* [YOUR INSTRUCTIONS]: Give again, unaltered, the lines of the listing below that run from the line having "none -> purple brick B3 level 2" through the line having "none -> black brick K8 level 3".
Content starts
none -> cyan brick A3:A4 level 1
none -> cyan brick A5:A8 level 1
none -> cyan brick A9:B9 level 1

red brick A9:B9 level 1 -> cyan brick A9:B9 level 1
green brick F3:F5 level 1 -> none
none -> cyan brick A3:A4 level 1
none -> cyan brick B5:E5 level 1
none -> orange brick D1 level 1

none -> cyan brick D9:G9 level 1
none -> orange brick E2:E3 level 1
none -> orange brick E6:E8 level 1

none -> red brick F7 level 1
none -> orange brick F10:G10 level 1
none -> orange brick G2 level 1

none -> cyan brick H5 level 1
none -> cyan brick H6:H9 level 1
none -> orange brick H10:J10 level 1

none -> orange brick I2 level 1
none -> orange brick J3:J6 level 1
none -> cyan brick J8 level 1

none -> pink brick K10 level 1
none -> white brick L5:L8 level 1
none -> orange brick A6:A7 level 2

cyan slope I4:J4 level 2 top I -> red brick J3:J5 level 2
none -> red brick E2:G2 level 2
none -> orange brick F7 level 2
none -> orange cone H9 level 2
Content ends
Content starts
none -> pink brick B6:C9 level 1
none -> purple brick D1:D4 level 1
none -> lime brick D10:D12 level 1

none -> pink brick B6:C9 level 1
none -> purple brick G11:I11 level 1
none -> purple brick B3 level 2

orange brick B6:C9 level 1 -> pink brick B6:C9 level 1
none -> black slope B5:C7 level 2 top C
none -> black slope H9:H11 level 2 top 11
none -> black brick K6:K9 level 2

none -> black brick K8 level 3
Content ends
Content starts
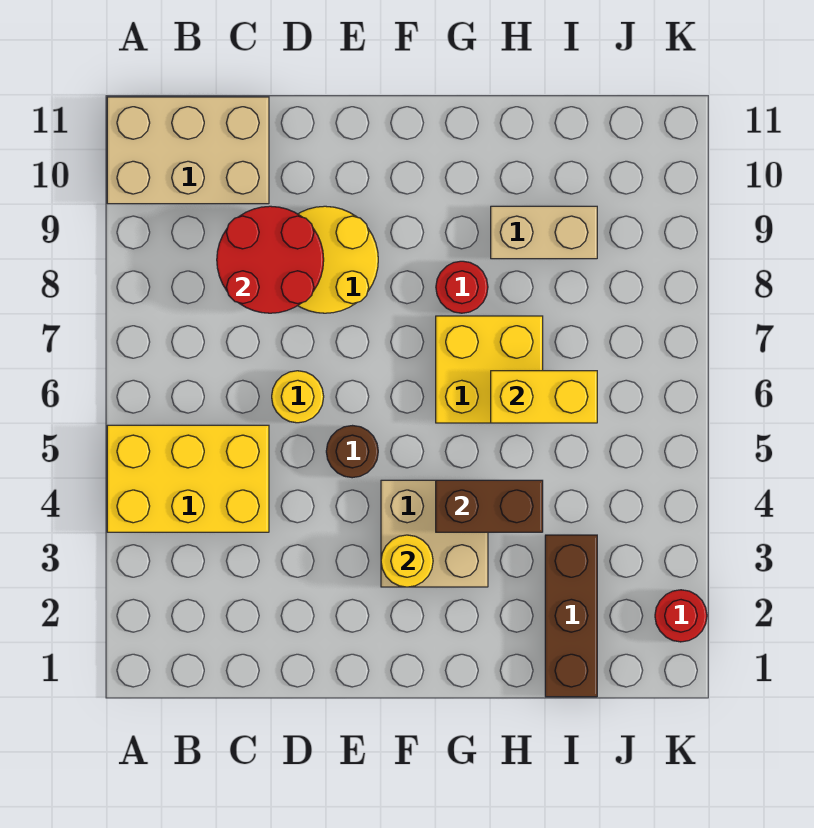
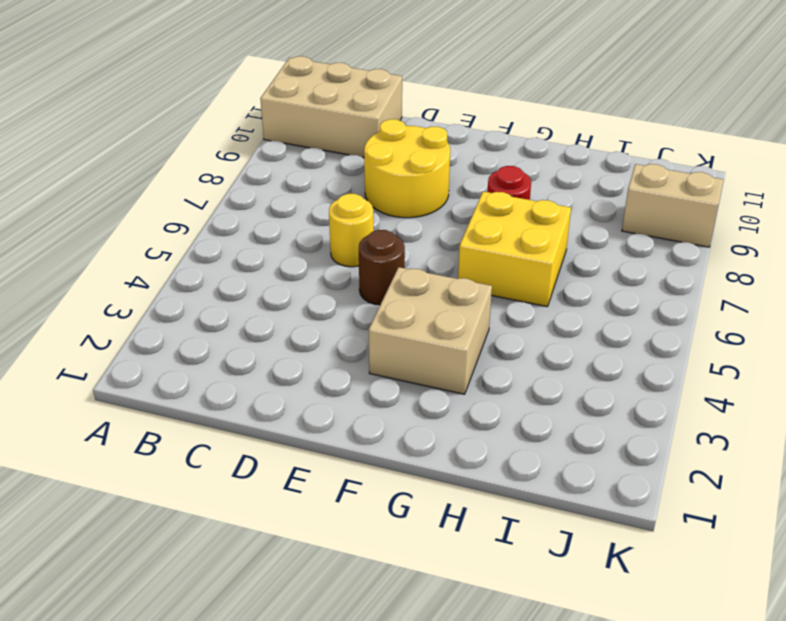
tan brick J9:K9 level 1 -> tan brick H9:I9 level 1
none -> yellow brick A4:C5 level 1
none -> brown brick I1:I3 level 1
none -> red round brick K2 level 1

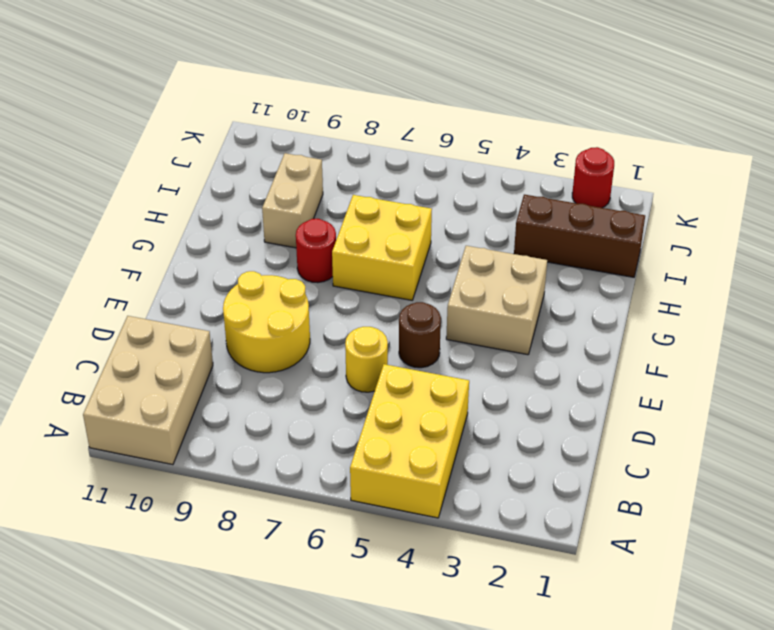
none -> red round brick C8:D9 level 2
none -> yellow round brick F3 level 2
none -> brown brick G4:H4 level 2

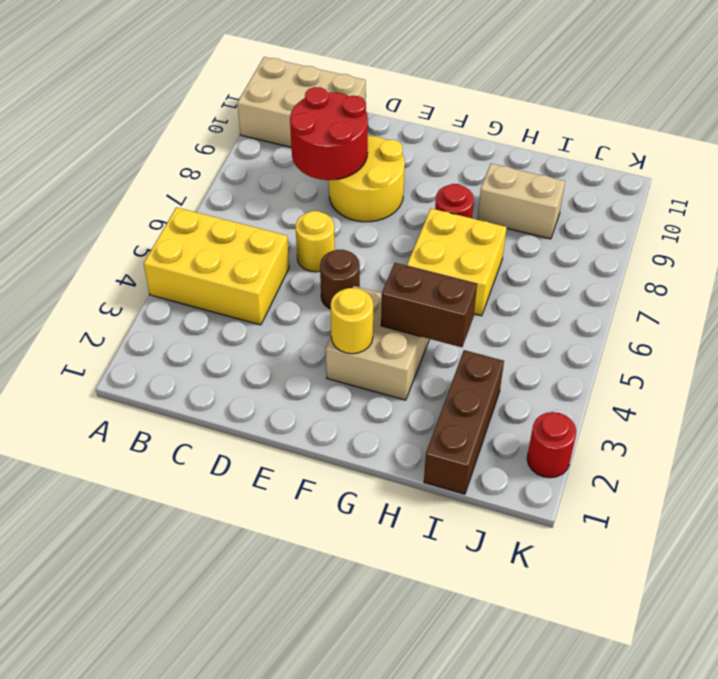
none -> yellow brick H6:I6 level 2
Content ends
* [ANSWER SPACE]:
none -> purple brick B3 level 2

orange brick B6:C9 level 1 -> pink brick B6:C9 level 1
none -> black slope B5:C7 level 2 top C
none -> black slope H9:H11 level 2 top 11
none -> black brick K6:K9 level 2

none -> black brick K8 level 3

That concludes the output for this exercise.